(Records from a data source)
----------------------------------------

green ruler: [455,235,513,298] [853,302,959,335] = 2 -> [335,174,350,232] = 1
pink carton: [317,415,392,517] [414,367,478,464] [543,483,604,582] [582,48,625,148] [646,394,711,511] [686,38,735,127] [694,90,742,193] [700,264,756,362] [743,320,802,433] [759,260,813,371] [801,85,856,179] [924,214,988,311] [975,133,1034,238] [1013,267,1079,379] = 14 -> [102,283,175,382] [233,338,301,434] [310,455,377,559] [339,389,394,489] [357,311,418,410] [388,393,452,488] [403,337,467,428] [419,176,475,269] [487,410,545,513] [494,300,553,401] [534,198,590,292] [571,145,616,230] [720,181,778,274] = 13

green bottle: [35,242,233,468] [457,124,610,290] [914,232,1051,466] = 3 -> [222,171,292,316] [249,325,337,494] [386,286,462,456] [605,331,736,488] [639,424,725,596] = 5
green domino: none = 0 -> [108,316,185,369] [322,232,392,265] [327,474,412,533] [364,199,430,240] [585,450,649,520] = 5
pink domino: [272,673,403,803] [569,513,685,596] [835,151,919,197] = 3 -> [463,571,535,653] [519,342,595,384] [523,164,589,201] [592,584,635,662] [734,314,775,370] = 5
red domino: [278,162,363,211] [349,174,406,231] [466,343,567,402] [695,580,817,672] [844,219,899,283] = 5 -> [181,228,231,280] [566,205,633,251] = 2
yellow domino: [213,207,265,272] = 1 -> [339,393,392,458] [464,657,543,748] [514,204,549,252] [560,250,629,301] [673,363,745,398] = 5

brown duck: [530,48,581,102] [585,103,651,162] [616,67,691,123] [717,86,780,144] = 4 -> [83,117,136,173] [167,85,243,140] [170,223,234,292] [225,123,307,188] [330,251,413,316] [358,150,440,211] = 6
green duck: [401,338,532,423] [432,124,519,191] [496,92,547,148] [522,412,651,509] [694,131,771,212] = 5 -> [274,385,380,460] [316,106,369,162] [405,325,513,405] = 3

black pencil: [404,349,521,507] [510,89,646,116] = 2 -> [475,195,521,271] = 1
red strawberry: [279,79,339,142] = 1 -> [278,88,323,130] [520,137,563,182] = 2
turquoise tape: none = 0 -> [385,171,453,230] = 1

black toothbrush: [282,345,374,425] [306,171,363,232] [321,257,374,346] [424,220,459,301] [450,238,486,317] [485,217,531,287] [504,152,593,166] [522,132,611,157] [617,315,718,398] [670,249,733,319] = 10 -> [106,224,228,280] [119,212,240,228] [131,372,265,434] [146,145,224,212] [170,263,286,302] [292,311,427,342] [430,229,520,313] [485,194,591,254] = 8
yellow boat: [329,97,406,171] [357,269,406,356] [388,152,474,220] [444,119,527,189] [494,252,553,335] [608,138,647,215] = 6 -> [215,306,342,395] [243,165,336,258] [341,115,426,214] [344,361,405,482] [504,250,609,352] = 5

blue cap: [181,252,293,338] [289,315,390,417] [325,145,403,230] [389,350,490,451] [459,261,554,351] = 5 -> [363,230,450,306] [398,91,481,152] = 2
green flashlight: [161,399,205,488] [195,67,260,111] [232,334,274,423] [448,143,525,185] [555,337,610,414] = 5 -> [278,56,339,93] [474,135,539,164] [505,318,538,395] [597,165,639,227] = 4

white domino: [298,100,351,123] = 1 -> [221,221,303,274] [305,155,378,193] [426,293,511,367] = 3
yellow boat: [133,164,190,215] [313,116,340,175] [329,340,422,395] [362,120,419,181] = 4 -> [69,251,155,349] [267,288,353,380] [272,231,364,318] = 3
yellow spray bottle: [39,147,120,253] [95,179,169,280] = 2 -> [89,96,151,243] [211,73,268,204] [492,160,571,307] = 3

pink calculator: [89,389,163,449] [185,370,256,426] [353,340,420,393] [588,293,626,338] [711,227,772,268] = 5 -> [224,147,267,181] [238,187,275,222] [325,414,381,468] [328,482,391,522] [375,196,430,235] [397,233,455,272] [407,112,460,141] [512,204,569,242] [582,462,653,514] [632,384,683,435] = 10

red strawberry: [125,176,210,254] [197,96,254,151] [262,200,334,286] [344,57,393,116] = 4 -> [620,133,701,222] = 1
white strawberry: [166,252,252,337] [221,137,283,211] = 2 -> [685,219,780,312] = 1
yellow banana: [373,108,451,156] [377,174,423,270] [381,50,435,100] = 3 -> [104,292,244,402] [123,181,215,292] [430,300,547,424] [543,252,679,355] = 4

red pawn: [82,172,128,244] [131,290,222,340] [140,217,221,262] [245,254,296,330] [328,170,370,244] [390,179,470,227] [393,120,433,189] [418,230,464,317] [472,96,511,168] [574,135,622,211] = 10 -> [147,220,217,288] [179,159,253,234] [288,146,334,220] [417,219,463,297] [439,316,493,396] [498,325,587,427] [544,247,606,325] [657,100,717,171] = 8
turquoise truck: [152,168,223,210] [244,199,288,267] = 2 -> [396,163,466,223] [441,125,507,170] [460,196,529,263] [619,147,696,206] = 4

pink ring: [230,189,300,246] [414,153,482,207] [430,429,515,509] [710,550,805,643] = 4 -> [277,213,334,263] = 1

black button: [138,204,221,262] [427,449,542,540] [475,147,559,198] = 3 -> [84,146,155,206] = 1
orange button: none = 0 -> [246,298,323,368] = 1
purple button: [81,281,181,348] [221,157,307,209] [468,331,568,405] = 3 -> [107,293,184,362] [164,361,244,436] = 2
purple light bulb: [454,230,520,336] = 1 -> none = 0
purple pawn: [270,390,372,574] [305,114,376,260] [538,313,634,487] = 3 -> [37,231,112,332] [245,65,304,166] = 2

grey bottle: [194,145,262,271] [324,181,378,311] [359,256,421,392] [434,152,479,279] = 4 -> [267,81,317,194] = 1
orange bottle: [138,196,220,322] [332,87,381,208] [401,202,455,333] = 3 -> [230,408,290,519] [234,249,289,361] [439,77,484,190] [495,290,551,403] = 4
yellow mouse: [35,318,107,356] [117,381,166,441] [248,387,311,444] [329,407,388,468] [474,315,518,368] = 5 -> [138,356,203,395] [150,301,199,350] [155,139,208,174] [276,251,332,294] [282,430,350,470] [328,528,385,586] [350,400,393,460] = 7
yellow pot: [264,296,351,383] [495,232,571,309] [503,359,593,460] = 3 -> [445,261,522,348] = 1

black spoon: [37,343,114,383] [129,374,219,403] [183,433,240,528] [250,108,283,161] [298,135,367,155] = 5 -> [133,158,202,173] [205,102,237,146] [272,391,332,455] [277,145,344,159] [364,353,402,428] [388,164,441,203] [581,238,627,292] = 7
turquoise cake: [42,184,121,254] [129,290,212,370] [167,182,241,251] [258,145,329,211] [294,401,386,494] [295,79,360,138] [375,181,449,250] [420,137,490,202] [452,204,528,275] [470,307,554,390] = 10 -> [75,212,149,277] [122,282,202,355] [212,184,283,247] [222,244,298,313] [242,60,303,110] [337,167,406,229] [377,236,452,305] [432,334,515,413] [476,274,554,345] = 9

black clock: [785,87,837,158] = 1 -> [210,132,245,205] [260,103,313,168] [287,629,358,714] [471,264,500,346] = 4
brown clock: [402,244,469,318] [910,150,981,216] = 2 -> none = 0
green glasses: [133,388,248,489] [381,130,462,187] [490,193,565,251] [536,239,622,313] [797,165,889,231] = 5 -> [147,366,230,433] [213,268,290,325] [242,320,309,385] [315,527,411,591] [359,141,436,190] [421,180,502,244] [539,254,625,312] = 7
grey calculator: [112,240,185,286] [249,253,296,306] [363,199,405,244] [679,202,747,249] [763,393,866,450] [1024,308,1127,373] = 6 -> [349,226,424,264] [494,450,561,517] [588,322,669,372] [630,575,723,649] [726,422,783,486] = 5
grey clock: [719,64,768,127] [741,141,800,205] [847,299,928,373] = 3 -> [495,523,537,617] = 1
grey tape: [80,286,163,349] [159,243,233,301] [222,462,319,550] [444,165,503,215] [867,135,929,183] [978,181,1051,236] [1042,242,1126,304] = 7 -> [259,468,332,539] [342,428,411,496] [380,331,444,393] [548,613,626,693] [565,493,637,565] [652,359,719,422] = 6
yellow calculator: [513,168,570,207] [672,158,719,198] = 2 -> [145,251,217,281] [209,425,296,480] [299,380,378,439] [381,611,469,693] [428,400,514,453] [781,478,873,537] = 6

----------------------------------------

**Directions**
Each line of the data that contains "domino" belongs in the answer.

**Task output**
green domino: none = 0 -> [108,316,185,369] [322,232,392,265] [327,474,412,533] [364,199,430,240] [585,450,649,520] = 5
pink domino: [272,673,403,803] [569,513,685,596] [835,151,919,197] = 3 -> [463,571,535,653] [519,342,595,384] [523,164,589,201] [592,584,635,662] [734,314,775,370] = 5
red domino: [278,162,363,211] [349,174,406,231] [466,343,567,402] [695,580,817,672] [844,219,899,283] = 5 -> [181,228,231,280] [566,205,633,251] = 2
yellow domino: [213,207,265,272] = 1 -> [339,393,392,458] [464,657,543,748] [514,204,549,252] [560,250,629,301] [673,363,745,398] = 5
white domino: [298,100,351,123] = 1 -> [221,221,303,274] [305,155,378,193] [426,293,511,367] = 3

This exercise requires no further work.